(Collected data)
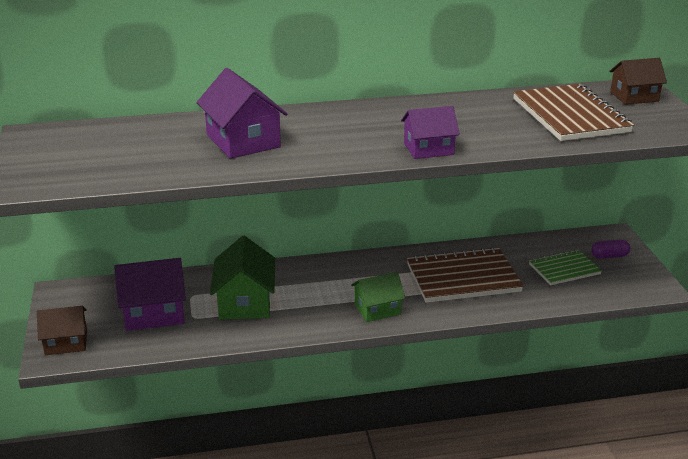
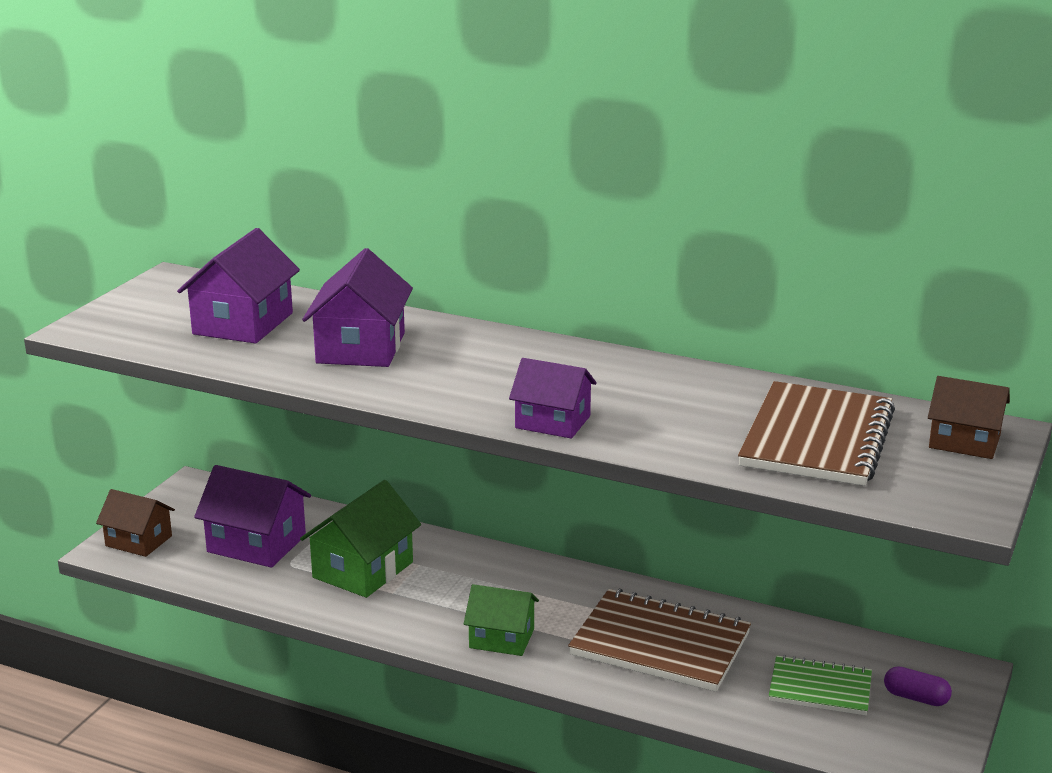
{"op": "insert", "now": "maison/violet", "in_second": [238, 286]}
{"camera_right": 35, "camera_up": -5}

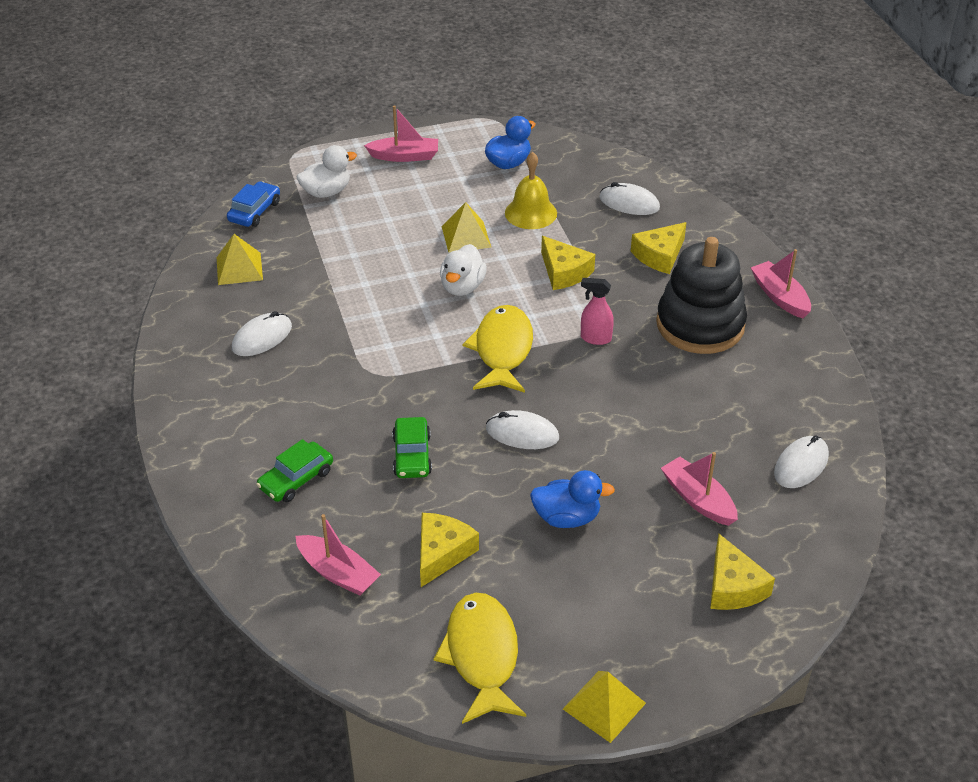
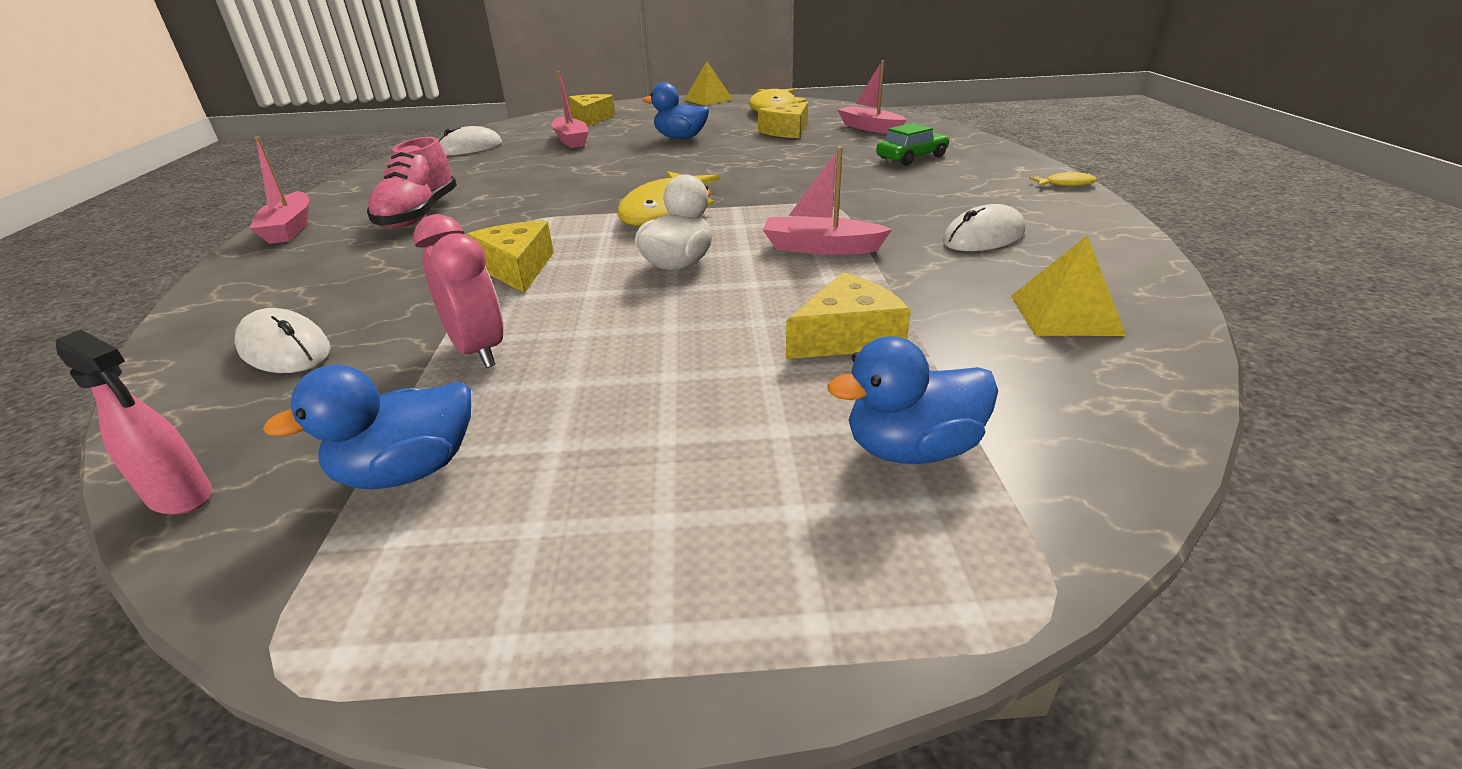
{"op": "delete", "was": "voiture/bleu", "in_first": [253, 204]}
{"op": "recolor", "was": "canard/blanc", "now": "canard/bleu", "in_first": [327, 171], "in_second": [912, 400]}
{"op": "move", "was": "bateau/rose", "in_first": [401, 133], "in_second": [827, 201]}
{"op": "delete", "was": "voiture/vert", "in_first": [412, 447]}
{"op": "delete", "was": "pyramide/jaune", "in_first": [466, 227]}
{"op": "delete", "was": "souris/blanc", "in_first": [522, 429]}
{"op": "replace", "was": "cloche/jaune", "now": "réveil/rose", "in_first": [531, 190], "in_second": [458, 291]}
{"op": "move", "was": "vaporisateur/rose", "in_first": [597, 311], "in_second": [134, 422]}
{"op": "move", "was": "fromage/jaune", "in_first": [659, 248], "in_second": [848, 315]}
{"op": "replace", "was": "jouet à empiler/noir", "now": "chaussure/rose", "in_first": [701, 295], "in_second": [412, 182]}
{"op": "insert", "now": "poisson/jaune", "in_second": [1063, 179]}
{"camera_right": -165, "camera_up": -10}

▶ _Exercise requirements_: Without carrying over any picture, write out the entries above once more, exactly.

▶ _Answer section_:
{"op": "insert", "now": "maison/violet", "in_second": [238, 286]}
{"camera_right": 35, "camera_up": -5}

{"op": "delete", "was": "voiture/bleu", "in_first": [253, 204]}
{"op": "recolor", "was": "canard/blanc", "now": "canard/bleu", "in_first": [327, 171], "in_second": [912, 400]}
{"op": "move", "was": "bateau/rose", "in_first": [401, 133], "in_second": [827, 201]}
{"op": "delete", "was": "voiture/vert", "in_first": [412, 447]}
{"op": "delete", "was": "pyramide/jaune", "in_first": [466, 227]}
{"op": "delete", "was": "souris/blanc", "in_first": [522, 429]}
{"op": "replace", "was": "cloche/jaune", "now": "réveil/rose", "in_first": [531, 190], "in_second": [458, 291]}
{"op": "move", "was": "vaporisateur/rose", "in_first": [597, 311], "in_second": [134, 422]}
{"op": "move", "was": "fromage/jaune", "in_first": [659, 248], "in_second": [848, 315]}
{"op": "replace", "was": "jouet à empiler/noir", "now": "chaussure/rose", "in_first": [701, 295], "in_second": [412, 182]}
{"op": "insert", "now": "poisson/jaune", "in_second": [1063, 179]}
{"camera_right": -165, "camera_up": -10}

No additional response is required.